* _WORK REQUIRED_
Please copy out the entries below exactly, beginning with the line that contains "C3: 330nF (+9V, DGND) -> 1uF (+9V, DGND)" and ending with the line that contains "L201: 2.2uH (SIG6, SIG14)", and include nothing outside that span.

Collection entries
★ ★ ★ ★

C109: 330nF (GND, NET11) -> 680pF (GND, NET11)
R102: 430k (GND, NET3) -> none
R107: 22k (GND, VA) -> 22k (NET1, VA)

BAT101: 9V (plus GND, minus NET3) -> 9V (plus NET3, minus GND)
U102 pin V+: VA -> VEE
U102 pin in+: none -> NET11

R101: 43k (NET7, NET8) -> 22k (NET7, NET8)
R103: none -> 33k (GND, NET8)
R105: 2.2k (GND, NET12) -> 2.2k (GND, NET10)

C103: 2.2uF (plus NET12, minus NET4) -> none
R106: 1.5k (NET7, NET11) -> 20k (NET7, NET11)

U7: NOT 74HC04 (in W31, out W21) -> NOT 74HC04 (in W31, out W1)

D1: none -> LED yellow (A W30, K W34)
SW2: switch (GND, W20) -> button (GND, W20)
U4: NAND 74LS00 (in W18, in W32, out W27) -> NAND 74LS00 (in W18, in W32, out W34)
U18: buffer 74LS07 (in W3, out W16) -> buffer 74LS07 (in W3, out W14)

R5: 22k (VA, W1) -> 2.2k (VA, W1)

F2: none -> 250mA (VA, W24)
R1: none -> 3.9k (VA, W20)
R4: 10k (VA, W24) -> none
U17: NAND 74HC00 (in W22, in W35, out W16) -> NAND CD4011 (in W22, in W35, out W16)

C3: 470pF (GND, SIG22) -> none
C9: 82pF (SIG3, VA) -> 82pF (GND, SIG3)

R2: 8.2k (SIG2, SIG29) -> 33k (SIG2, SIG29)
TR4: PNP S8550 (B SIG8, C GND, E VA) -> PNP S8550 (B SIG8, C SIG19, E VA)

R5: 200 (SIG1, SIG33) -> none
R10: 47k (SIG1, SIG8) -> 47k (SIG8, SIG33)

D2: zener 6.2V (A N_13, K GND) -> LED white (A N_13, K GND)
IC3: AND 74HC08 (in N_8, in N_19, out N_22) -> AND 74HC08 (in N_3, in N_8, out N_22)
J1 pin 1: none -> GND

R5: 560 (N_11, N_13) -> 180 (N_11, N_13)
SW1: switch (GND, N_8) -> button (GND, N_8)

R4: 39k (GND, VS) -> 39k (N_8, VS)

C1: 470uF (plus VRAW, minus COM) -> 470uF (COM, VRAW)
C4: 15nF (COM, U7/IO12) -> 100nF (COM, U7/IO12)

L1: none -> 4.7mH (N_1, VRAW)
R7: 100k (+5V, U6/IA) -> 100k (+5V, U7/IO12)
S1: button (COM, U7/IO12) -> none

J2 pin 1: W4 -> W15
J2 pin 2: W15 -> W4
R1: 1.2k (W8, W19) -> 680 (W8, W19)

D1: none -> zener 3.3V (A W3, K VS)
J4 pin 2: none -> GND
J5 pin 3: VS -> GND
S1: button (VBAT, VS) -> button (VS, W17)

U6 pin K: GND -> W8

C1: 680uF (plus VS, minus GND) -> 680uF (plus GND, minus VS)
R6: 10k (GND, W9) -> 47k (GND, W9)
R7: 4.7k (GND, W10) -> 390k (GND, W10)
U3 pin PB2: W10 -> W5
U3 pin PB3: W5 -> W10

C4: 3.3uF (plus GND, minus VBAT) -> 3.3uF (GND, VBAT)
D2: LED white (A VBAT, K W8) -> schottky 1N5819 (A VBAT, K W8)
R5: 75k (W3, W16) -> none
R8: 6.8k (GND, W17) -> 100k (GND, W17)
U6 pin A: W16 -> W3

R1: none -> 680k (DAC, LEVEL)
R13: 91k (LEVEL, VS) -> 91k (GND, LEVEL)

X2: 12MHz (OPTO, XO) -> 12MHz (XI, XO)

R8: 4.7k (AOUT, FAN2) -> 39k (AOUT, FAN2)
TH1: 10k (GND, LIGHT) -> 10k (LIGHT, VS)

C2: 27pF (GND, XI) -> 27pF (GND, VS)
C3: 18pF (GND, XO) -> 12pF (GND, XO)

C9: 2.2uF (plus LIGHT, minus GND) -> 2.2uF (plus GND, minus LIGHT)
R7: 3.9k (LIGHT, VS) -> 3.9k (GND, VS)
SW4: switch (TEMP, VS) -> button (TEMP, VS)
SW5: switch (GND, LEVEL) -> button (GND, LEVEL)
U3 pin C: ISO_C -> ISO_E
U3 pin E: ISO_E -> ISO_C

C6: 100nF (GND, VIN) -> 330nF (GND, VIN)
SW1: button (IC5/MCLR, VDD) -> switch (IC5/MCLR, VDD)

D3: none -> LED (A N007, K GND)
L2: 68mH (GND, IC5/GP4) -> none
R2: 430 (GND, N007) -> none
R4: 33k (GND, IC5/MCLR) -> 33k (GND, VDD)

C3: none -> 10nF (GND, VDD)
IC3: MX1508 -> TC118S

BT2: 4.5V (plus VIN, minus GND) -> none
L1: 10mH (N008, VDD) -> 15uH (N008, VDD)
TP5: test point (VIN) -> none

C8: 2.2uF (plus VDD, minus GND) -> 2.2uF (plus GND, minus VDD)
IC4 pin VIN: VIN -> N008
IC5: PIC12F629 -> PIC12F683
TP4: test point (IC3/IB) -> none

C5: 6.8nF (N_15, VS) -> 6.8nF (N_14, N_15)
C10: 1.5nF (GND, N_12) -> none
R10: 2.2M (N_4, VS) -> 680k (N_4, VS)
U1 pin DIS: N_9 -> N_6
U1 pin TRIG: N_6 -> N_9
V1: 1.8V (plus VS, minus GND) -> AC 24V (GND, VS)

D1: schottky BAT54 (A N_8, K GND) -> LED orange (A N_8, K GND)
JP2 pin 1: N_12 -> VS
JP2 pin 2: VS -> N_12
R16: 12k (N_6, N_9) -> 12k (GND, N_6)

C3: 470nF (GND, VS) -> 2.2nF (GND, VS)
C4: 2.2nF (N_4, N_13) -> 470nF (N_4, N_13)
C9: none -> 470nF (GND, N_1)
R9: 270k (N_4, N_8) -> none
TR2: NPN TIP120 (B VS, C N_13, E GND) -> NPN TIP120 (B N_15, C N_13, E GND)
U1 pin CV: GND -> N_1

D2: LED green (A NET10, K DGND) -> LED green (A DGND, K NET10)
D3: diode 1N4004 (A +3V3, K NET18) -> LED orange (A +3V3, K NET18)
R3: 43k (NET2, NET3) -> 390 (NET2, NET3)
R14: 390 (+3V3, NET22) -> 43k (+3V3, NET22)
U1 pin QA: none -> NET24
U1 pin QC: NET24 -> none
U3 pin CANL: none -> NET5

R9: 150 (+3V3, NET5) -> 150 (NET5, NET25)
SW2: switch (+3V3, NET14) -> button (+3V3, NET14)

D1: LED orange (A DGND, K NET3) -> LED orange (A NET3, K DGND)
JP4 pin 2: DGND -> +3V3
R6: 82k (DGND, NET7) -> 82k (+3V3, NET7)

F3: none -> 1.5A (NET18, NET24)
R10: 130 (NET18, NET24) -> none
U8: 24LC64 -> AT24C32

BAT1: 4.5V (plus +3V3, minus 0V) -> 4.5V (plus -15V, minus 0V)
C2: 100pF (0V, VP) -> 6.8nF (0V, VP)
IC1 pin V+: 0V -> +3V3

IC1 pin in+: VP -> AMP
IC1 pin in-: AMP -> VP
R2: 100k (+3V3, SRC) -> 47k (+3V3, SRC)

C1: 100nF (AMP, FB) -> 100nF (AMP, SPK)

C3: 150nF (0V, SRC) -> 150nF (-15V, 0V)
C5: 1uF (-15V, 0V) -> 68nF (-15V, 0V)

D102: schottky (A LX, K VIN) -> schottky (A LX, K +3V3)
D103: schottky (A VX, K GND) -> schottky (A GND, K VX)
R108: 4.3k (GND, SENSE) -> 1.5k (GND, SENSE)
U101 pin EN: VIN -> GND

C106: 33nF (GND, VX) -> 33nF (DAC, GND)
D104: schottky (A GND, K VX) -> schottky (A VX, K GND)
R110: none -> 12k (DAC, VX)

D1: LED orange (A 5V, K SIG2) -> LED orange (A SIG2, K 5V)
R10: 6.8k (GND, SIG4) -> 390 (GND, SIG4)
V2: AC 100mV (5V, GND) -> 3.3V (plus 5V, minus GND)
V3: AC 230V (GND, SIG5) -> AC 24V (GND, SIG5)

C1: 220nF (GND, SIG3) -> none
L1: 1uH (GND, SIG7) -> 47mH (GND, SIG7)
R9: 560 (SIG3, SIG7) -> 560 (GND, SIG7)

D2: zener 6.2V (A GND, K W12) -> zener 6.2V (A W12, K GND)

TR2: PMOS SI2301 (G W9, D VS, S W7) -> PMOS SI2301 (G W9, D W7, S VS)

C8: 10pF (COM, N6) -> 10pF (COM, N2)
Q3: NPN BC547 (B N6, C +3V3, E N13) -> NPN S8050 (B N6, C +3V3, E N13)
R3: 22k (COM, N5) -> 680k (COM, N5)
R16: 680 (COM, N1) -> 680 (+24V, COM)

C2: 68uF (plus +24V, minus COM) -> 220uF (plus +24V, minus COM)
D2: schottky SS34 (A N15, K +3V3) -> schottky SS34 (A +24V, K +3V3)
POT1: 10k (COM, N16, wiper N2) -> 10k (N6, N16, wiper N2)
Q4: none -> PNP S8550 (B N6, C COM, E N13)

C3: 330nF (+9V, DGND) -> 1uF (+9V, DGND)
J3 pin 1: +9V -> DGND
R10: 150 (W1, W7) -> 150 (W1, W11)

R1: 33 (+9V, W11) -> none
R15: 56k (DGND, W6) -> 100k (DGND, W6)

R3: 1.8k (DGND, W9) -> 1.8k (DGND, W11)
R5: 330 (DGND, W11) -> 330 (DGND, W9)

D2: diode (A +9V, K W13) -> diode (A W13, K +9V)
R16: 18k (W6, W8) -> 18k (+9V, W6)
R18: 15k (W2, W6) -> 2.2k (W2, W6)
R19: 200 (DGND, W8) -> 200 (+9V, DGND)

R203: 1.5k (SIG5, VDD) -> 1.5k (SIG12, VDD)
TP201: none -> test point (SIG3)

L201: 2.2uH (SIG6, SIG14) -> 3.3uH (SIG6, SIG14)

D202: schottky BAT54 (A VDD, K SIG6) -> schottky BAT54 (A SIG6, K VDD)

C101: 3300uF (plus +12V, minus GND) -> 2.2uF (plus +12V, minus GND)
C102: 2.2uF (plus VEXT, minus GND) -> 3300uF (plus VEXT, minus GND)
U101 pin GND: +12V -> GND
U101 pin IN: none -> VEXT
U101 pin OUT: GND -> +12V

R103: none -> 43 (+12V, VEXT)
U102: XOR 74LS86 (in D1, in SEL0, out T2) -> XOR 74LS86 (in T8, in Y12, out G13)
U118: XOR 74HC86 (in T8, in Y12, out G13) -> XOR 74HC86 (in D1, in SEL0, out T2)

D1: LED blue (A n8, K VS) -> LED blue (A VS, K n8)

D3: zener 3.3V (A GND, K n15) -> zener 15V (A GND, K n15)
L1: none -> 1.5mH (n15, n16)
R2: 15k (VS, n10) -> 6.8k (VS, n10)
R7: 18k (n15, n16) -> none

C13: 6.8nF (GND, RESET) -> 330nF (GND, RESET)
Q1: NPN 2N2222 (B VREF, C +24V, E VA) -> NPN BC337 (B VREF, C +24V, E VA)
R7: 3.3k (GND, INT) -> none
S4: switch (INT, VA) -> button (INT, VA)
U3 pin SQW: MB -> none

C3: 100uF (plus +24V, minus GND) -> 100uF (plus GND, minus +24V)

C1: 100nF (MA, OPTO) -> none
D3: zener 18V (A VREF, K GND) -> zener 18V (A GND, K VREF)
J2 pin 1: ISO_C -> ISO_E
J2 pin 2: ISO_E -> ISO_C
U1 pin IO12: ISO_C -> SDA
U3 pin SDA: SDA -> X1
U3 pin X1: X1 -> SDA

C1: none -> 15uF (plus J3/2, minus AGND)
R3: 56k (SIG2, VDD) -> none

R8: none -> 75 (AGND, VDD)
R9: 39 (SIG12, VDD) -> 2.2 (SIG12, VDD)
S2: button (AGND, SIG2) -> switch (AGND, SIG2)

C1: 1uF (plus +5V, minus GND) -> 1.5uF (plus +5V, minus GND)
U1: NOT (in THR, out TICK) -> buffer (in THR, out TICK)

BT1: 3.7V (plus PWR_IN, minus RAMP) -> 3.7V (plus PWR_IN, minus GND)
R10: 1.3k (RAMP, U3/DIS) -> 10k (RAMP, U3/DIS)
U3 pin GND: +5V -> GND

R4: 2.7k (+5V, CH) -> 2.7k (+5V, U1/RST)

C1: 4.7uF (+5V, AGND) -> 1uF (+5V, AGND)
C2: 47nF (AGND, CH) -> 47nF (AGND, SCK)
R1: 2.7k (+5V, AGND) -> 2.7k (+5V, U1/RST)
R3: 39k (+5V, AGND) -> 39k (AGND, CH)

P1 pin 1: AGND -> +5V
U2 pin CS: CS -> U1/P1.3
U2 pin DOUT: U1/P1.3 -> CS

★ ★ ★ ★

* _THE COMPLETED TASK_
C3: 330nF (+9V, DGND) -> 1uF (+9V, DGND)
J3 pin 1: +9V -> DGND
R10: 150 (W1, W7) -> 150 (W1, W11)

R1: 33 (+9V, W11) -> none
R15: 56k (DGND, W6) -> 100k (DGND, W6)

R3: 1.8k (DGND, W9) -> 1.8k (DGND, W11)
R5: 330 (DGND, W11) -> 330 (DGND, W9)

D2: diode (A +9V, K W13) -> diode (A W13, K +9V)
R16: 18k (W6, W8) -> 18k (+9V, W6)
R18: 15k (W2, W6) -> 2.2k (W2, W6)
R19: 200 (DGND, W8) -> 200 (+9V, DGND)

R203: 1.5k (SIG5, VDD) -> 1.5k (SIG12, VDD)
TP201: none -> test point (SIG3)

L201: 2.2uH (SIG6, SIG14) -> 3.3uH (SIG6, SIG14)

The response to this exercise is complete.